▶
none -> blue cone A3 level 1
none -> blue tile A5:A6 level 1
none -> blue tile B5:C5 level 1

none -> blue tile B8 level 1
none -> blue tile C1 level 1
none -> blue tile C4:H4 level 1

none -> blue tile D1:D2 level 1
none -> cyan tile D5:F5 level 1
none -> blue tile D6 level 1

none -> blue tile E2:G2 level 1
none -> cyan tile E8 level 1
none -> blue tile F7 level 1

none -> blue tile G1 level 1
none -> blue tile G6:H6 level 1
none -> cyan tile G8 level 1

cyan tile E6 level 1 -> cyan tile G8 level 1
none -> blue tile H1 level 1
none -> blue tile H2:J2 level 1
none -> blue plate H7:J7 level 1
◀
▶
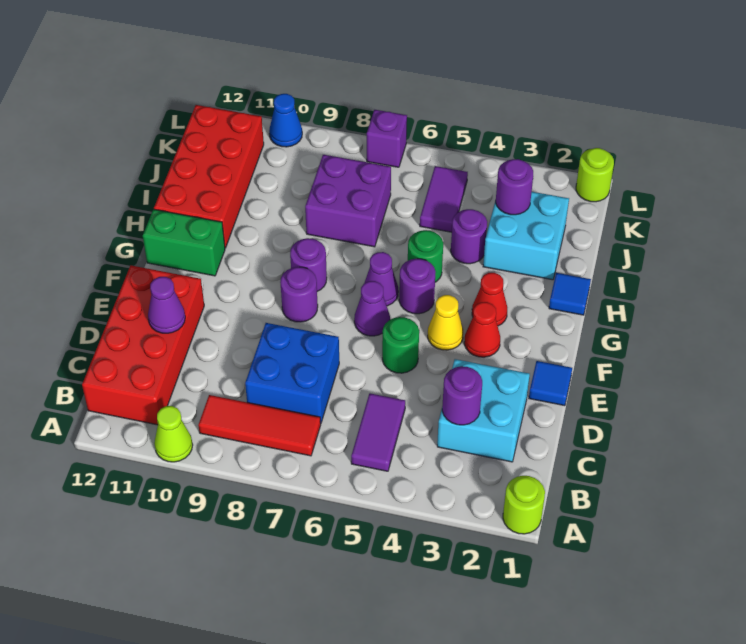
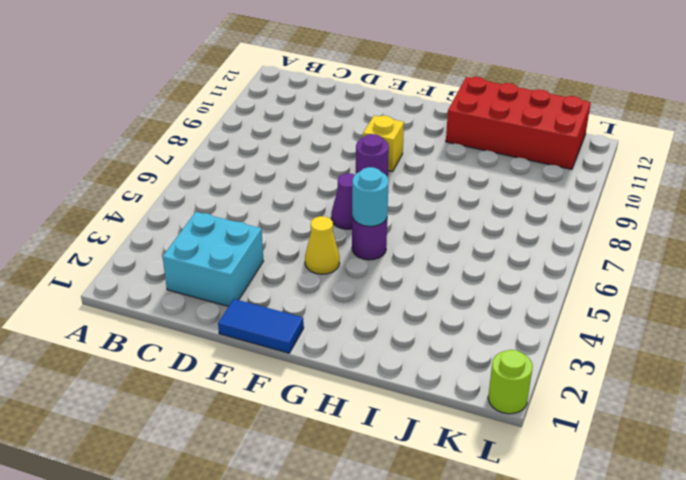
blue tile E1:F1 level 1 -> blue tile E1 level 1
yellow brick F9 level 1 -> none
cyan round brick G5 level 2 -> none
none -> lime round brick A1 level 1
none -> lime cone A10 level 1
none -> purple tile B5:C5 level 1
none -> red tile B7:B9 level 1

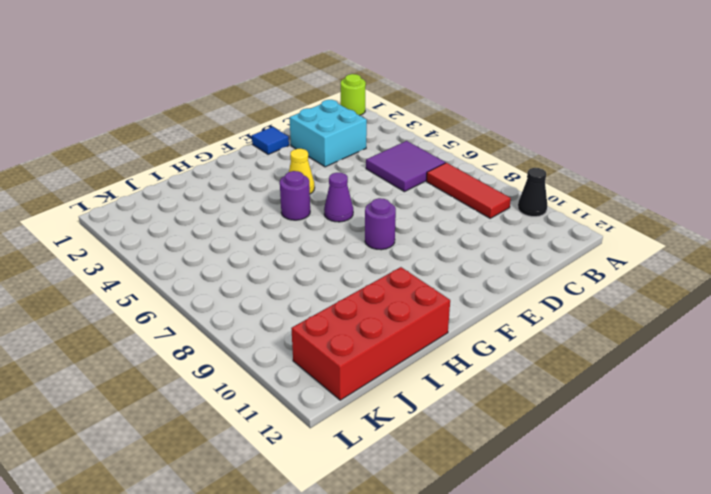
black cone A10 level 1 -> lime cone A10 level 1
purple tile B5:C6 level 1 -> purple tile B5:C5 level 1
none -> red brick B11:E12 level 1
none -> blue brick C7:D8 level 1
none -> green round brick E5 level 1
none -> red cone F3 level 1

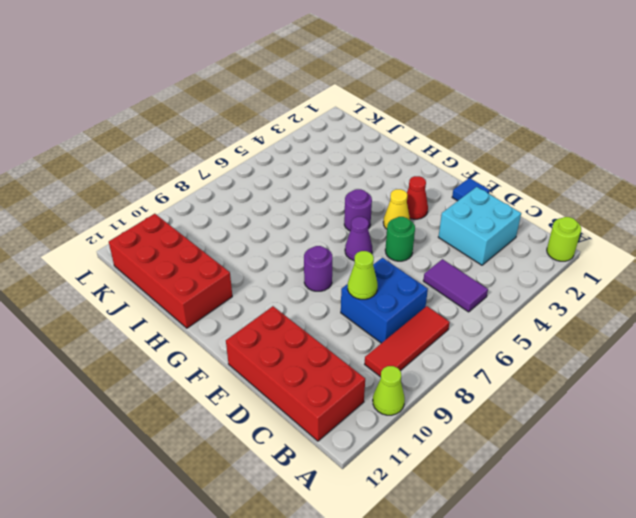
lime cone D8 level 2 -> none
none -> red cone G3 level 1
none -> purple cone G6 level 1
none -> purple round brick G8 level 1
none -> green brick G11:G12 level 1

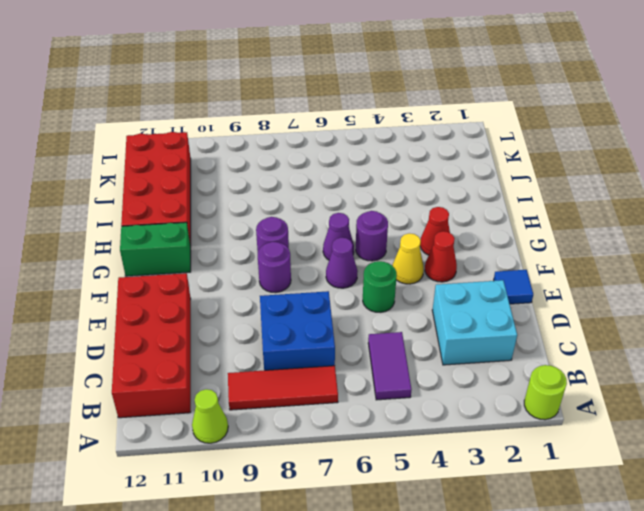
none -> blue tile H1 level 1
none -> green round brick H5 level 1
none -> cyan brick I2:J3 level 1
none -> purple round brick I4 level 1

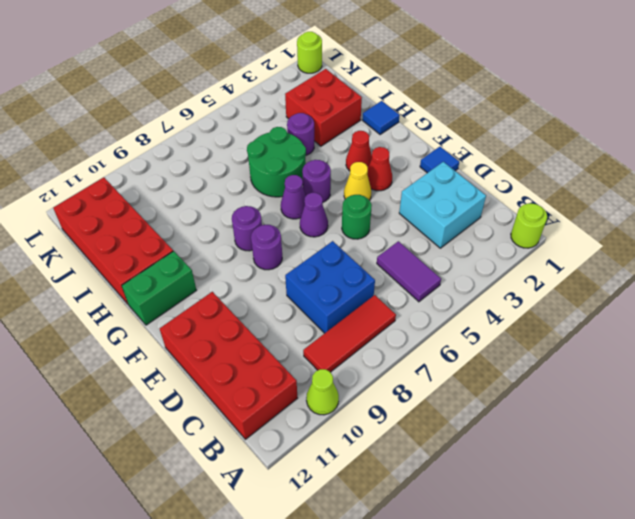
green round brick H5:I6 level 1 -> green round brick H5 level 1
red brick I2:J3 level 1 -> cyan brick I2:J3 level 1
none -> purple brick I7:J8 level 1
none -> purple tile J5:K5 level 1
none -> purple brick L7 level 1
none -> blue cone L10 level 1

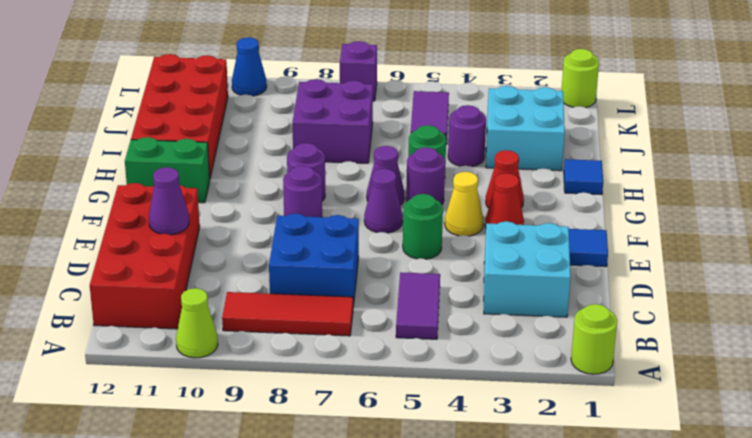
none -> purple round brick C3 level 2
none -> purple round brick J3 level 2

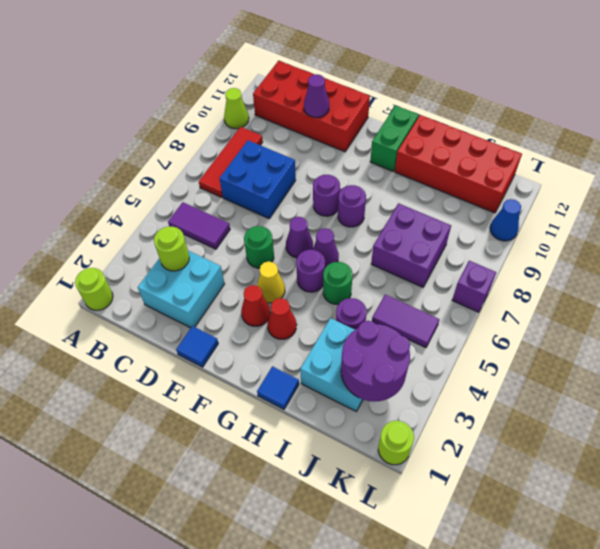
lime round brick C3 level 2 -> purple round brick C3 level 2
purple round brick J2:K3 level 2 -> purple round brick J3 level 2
◀
▶
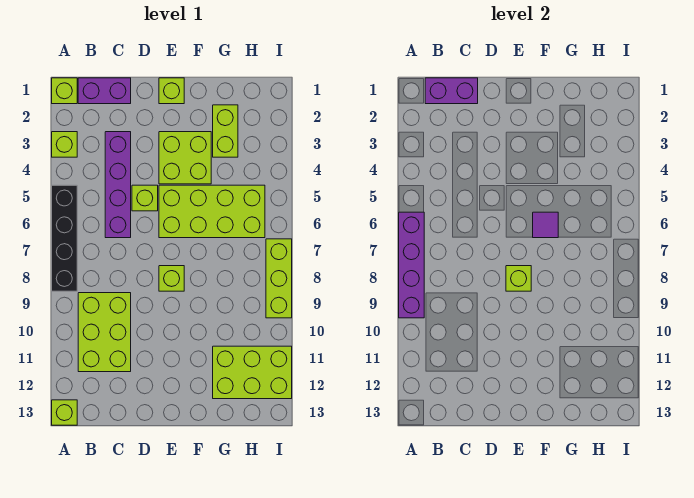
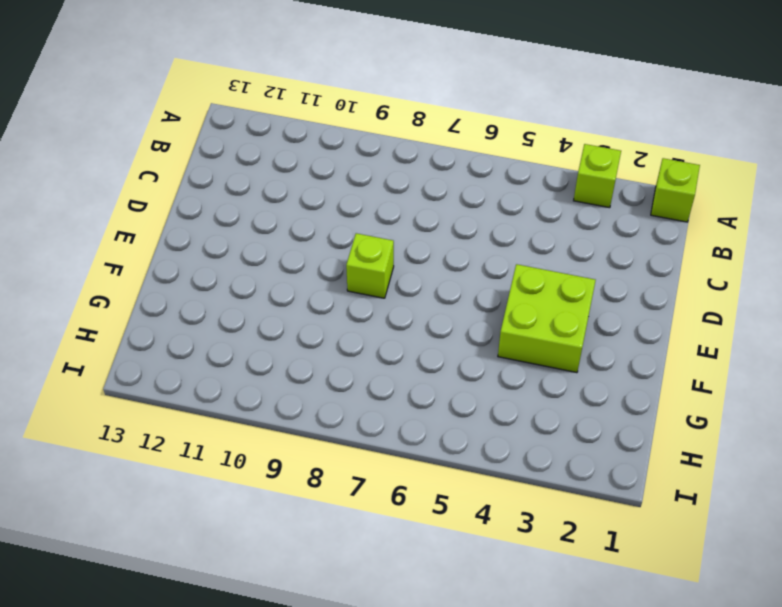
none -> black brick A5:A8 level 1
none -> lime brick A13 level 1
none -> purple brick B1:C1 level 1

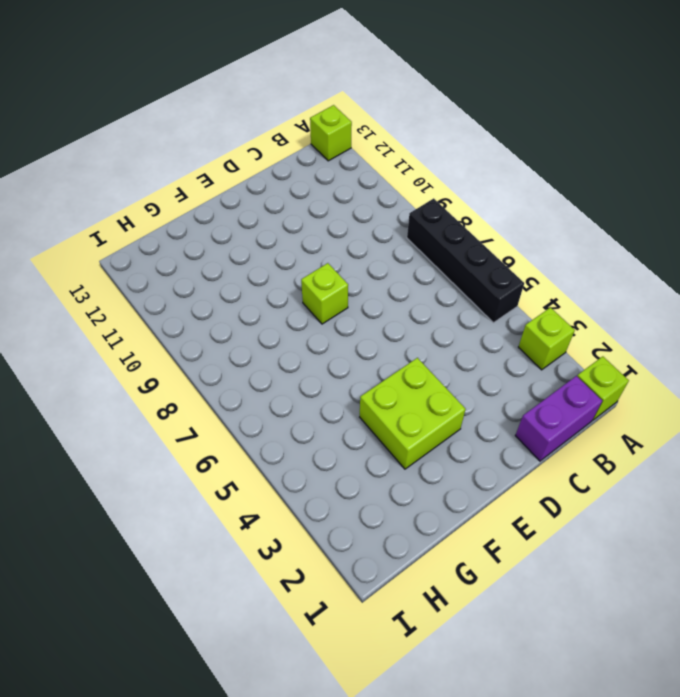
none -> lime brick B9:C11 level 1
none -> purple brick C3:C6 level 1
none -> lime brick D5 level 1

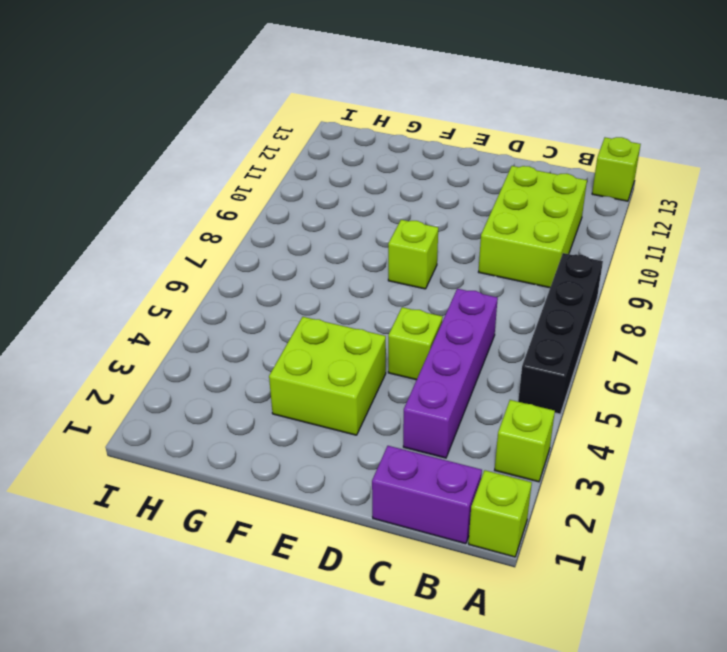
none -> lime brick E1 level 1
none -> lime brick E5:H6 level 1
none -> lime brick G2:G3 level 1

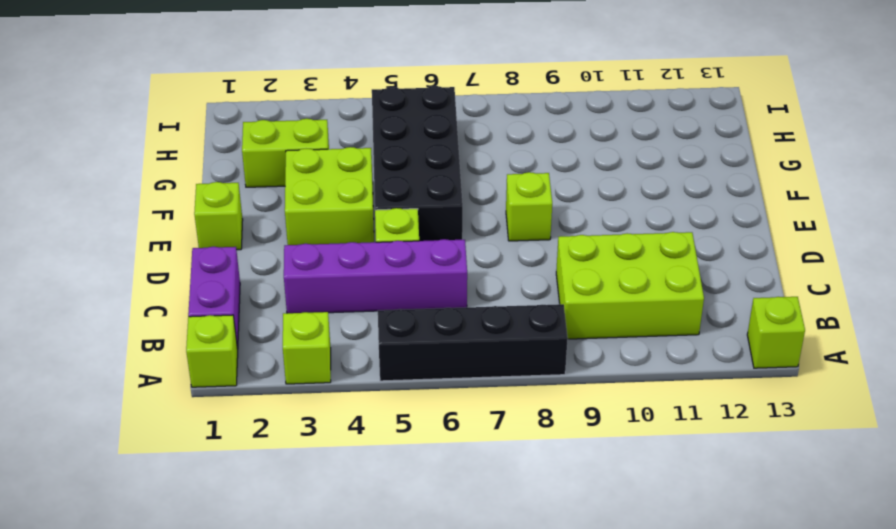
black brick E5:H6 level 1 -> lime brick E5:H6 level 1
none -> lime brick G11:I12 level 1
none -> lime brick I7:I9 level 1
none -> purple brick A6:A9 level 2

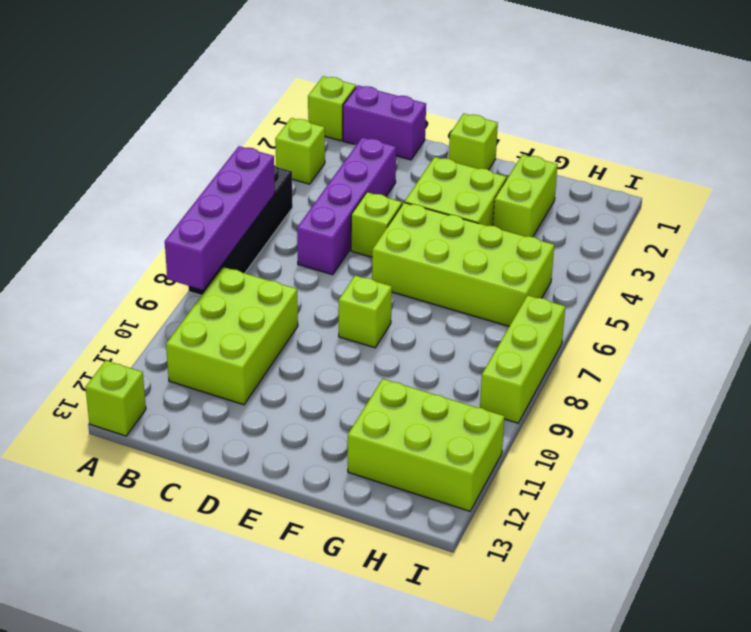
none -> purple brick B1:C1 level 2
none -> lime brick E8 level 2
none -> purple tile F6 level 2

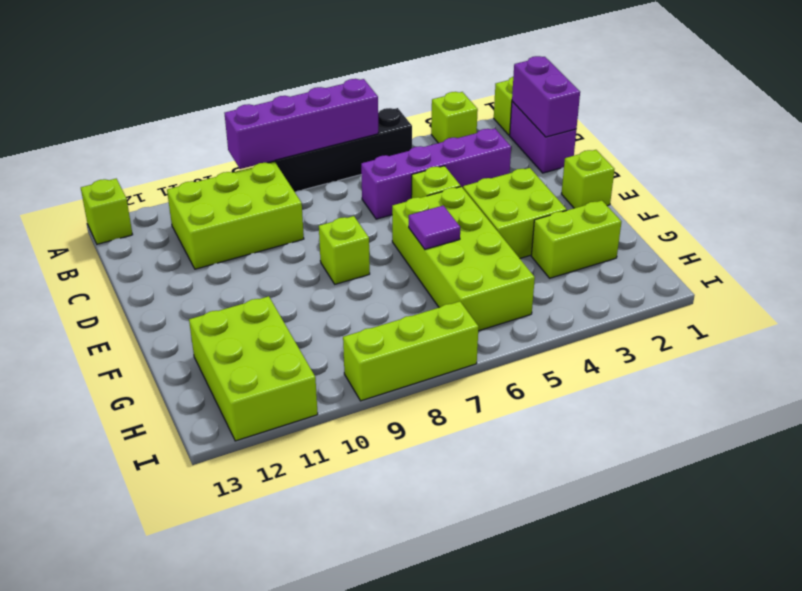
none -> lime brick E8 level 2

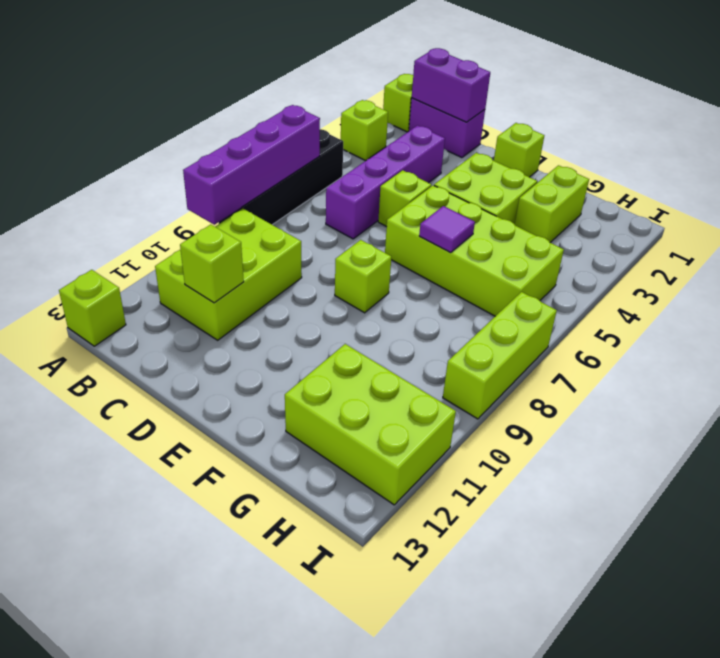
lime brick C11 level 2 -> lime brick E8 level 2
◀
* [What you need to do] Copy every line of the entries in which "round" can be found.

* [Result]
cyan round brick G5 level 2 -> none
none -> lime round brick A1 level 1
none -> green round brick E5 level 1
none -> purple round brick G8 level 1
none -> green round brick H5 level 1
none -> purple round brick I4 level 1
green round brick H5:I6 level 1 -> green round brick H5 level 1
none -> purple round brick C3 level 2
none -> purple round brick J3 level 2
lime round brick C3 level 2 -> purple round brick C3 level 2
purple round brick J2:K3 level 2 -> purple round brick J3 level 2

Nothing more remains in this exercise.